How to complete this task - Using the entries below, output exactly the line containing "POT3: 5k (+5V, GND, wiper" and all lines that follow it to the end.

Dataset excerpts -
--- START ---

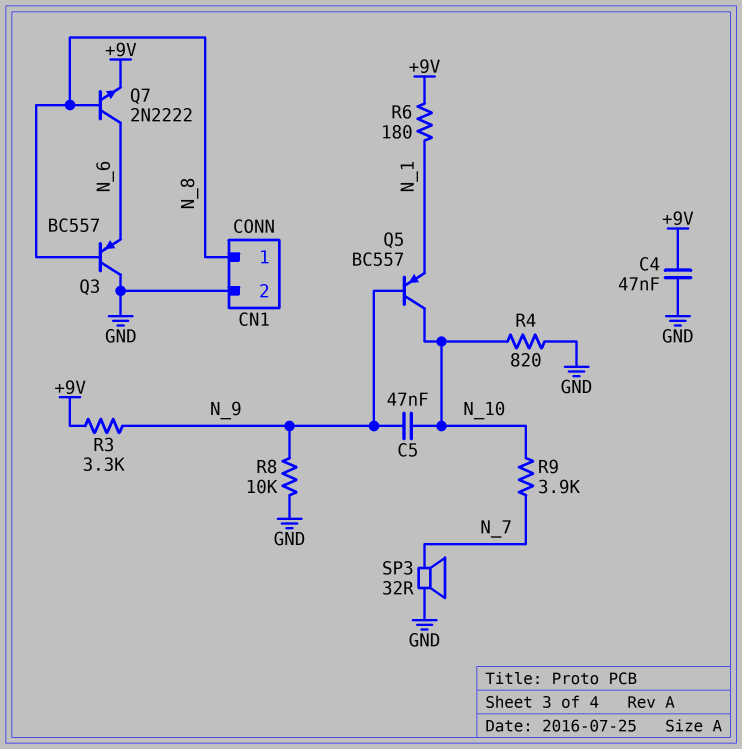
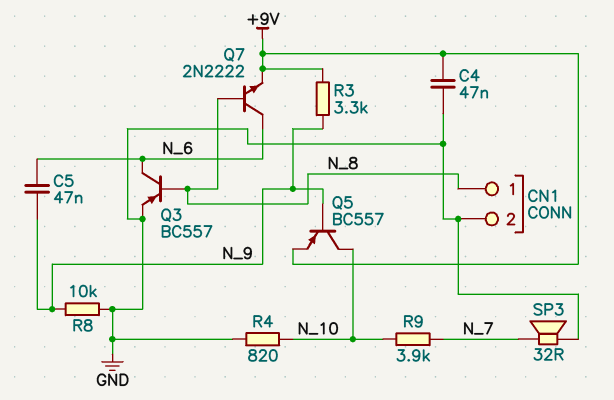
C5: 47nF (N_9, N_10) -> 47nF (N_6, N_9)
Q3: PNP BC557 (B N_8, C GND, E N_6) -> PNP BC557 (B N_8, C N_6, E GND)
Q5: PNP BC557 (B N_9, C N_10, E N_1) -> PNP BC557 (B N_9, C N_10, E +9V)
R6: 180 (+9V, N_1) -> none

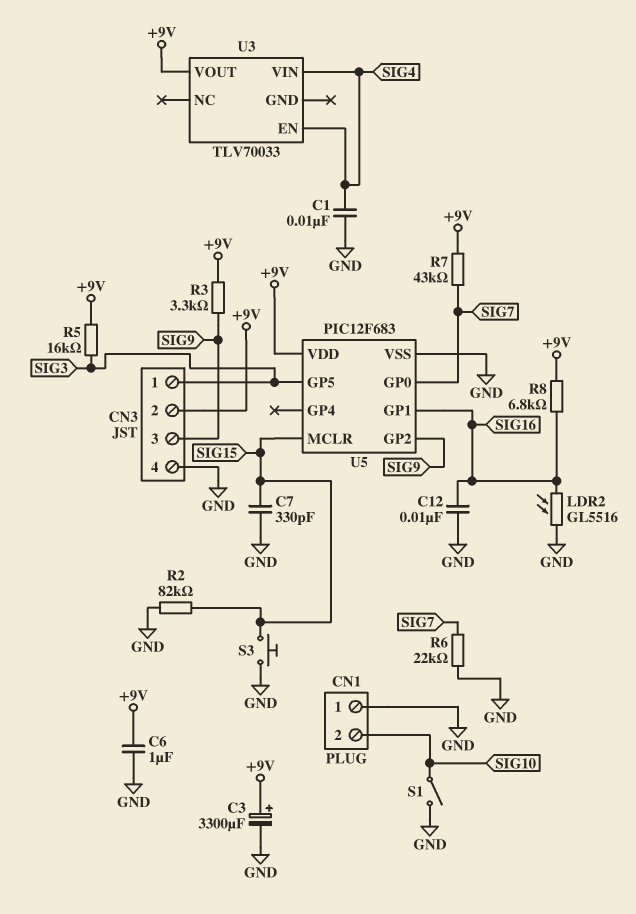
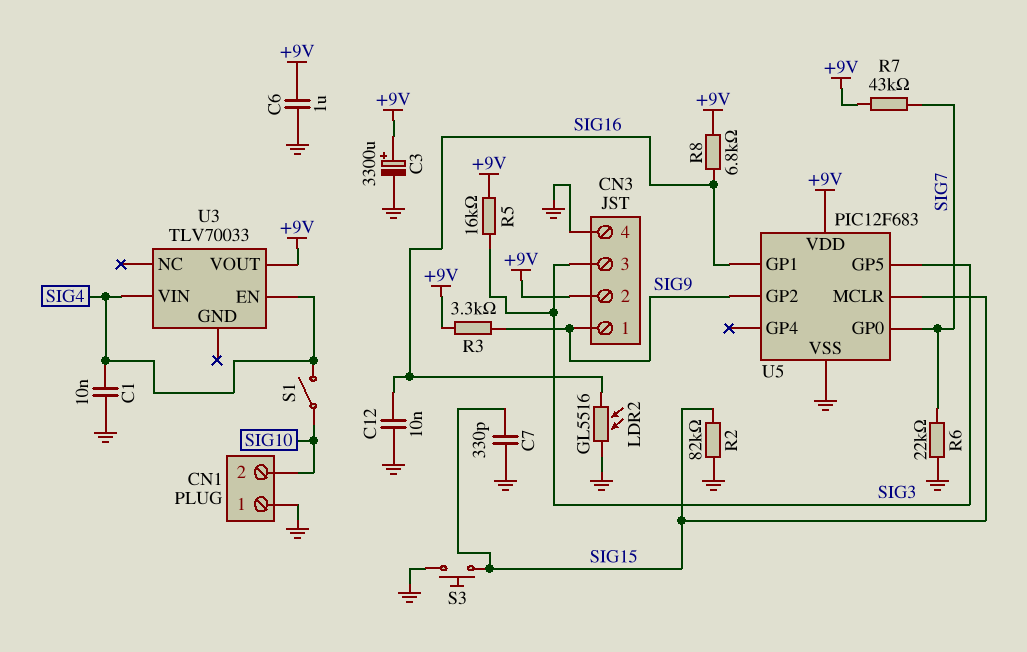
CN3 pin 1: SIG3 -> SIG9
CN3 pin 3: SIG9 -> SIG3
S1: switch (GND, SIG10) -> switch (SIG4, SIG10)

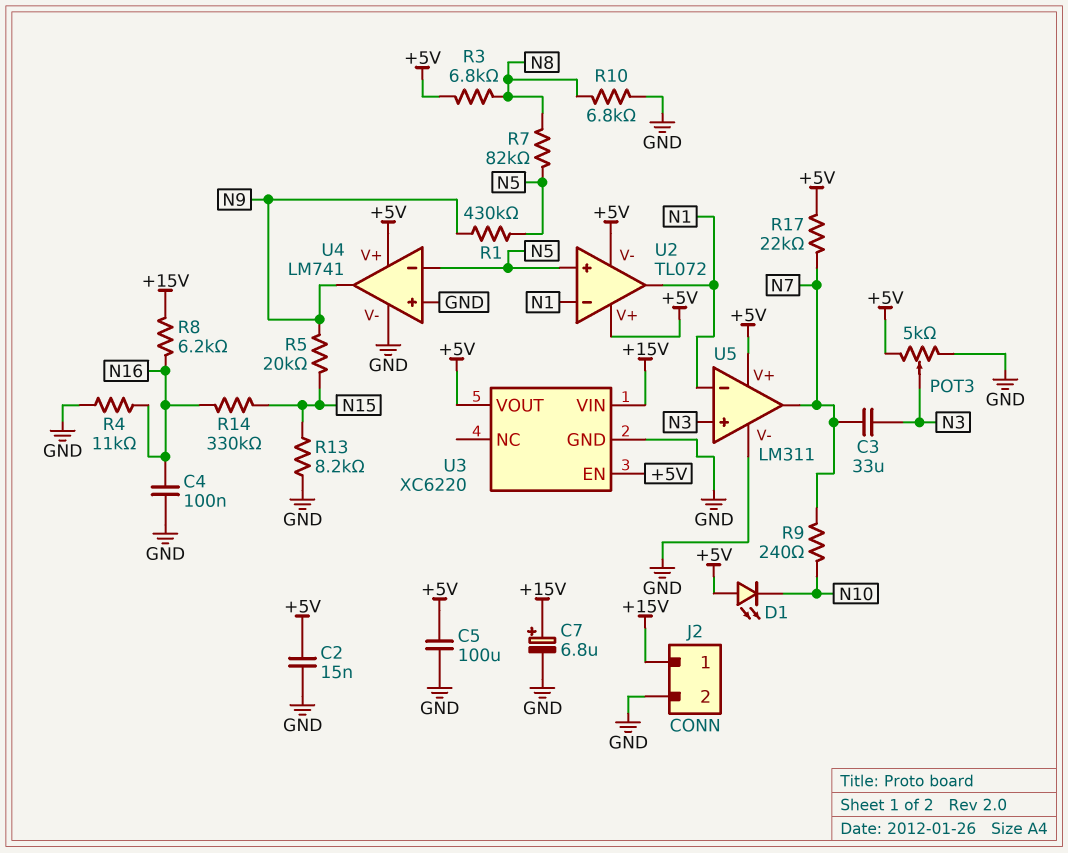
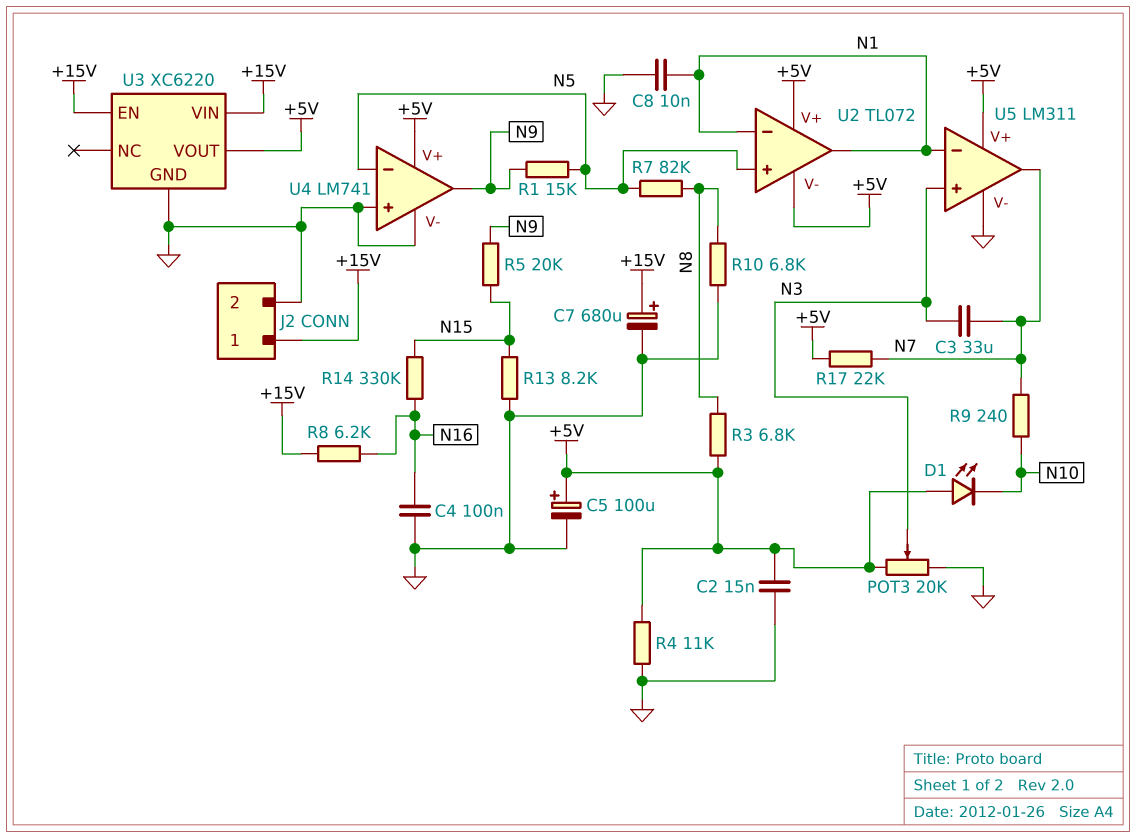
C5: 100uF (+5V, GND) -> 100uF (plus +5V, minus GND)
C7: 6.8uF (plus +15V, minus GND) -> 680uF (plus +15V, minus GND)
C8: none -> 10nF (GND, N1)
POT3: 5k (+5V, GND, wiper N3) -> 20k (+5V, GND, wiper N3)
R1: 430k (N5, N9) -> 15k (N5, N9)
R4: 11k (GND, N16) -> 11k (+5V, GND)
U3 pin EN: +5V -> +15V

--- END ---

Exercise answer -
POT3: 5k (+5V, GND, wiper N3) -> 20k (+5V, GND, wiper N3)
R1: 430k (N5, N9) -> 15k (N5, N9)
R4: 11k (GND, N16) -> 11k (+5V, GND)
U3 pin EN: +5V -> +15V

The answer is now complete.